● DIRECTIONS:
Copy the data word for word, keeping every line.

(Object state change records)
[Start of Attachment]

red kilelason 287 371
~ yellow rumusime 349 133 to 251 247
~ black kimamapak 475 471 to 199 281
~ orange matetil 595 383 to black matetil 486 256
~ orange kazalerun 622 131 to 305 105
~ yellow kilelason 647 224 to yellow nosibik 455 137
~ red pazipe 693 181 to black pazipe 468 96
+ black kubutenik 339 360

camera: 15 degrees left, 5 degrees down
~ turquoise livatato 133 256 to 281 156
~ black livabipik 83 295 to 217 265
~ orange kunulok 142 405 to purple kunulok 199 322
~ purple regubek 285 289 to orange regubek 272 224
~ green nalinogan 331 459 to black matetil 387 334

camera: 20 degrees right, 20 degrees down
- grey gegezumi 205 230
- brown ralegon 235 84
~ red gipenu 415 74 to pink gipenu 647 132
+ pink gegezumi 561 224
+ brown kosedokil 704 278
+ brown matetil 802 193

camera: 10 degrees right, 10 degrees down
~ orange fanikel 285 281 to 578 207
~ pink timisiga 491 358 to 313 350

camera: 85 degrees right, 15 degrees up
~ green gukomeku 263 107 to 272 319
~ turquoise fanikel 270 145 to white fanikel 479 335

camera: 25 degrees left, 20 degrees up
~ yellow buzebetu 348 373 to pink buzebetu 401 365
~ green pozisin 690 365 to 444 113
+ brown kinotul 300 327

[End of Attachment]

● WRITTEN REPLY:
red kilelason 287 371
~ yellow rumusime 349 133 to 251 247
~ black kimamapak 475 471 to 199 281
~ orange matetil 595 383 to black matetil 486 256
~ orange kazalerun 622 131 to 305 105
~ yellow kilelason 647 224 to yellow nosibik 455 137
~ red pazipe 693 181 to black pazipe 468 96
+ black kubutenik 339 360

camera: 15 degrees left, 5 degrees down
~ turquoise livatato 133 256 to 281 156
~ black livabipik 83 295 to 217 265
~ orange kunulok 142 405 to purple kunulok 199 322
~ purple regubek 285 289 to orange regubek 272 224
~ green nalinogan 331 459 to black matetil 387 334

camera: 20 degrees right, 20 degrees down
- grey gegezumi 205 230
- brown ralegon 235 84
~ red gipenu 415 74 to pink gipenu 647 132
+ pink gegezumi 561 224
+ brown kosedokil 704 278
+ brown matetil 802 193

camera: 10 degrees right, 10 degrees down
~ orange fanikel 285 281 to 578 207
~ pink timisiga 491 358 to 313 350

camera: 85 degrees right, 15 degrees up
~ green gukomeku 263 107 to 272 319
~ turquoise fanikel 270 145 to white fanikel 479 335

camera: 25 degrees left, 20 degrees up
~ yellow buzebetu 348 373 to pink buzebetu 401 365
~ green pozisin 690 365 to 444 113
+ brown kinotul 300 327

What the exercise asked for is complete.